━━━ Exercise data
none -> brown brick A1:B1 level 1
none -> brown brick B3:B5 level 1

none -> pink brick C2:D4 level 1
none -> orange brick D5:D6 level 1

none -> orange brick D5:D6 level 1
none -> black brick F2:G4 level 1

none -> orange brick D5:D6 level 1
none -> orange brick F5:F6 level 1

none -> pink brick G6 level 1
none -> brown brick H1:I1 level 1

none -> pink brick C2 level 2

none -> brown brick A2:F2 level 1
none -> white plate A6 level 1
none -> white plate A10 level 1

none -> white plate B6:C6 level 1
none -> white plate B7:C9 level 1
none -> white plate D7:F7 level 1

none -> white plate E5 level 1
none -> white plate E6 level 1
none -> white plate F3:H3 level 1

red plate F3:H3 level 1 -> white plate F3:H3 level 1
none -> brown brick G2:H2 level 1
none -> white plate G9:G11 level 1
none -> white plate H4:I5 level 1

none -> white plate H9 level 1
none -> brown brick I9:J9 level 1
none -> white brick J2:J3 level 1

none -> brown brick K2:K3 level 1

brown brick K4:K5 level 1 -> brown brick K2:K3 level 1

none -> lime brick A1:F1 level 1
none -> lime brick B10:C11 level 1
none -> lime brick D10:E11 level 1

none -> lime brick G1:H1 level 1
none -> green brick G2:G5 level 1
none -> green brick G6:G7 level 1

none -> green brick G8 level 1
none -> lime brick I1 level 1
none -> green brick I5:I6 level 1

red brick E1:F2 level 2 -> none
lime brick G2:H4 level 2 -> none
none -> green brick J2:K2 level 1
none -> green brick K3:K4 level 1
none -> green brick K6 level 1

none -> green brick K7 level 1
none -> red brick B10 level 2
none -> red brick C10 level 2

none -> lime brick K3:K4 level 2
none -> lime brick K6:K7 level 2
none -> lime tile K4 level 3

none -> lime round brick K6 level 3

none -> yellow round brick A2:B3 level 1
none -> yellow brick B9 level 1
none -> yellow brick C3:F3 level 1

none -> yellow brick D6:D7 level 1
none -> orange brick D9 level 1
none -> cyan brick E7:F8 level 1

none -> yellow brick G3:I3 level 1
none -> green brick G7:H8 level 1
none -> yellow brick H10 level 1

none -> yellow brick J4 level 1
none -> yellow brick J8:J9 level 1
━━━━━━
__Exercise description__. Set down exactly the lines of the material above from the one with "red brick E1:F2 level 2 -> none" through the end. Include both ends and nothing else.

__Answer below__.
red brick E1:F2 level 2 -> none
lime brick G2:H4 level 2 -> none
none -> green brick J2:K2 level 1
none -> green brick K3:K4 level 1
none -> green brick K6 level 1

none -> green brick K7 level 1
none -> red brick B10 level 2
none -> red brick C10 level 2

none -> lime brick K3:K4 level 2
none -> lime brick K6:K7 level 2
none -> lime tile K4 level 3

none -> lime round brick K6 level 3

none -> yellow round brick A2:B3 level 1
none -> yellow brick B9 level 1
none -> yellow brick C3:F3 level 1

none -> yellow brick D6:D7 level 1
none -> orange brick D9 level 1
none -> cyan brick E7:F8 level 1

none -> yellow brick G3:I3 level 1
none -> green brick G7:H8 level 1
none -> yellow brick H10 level 1

none -> yellow brick J4 level 1
none -> yellow brick J8:J9 level 1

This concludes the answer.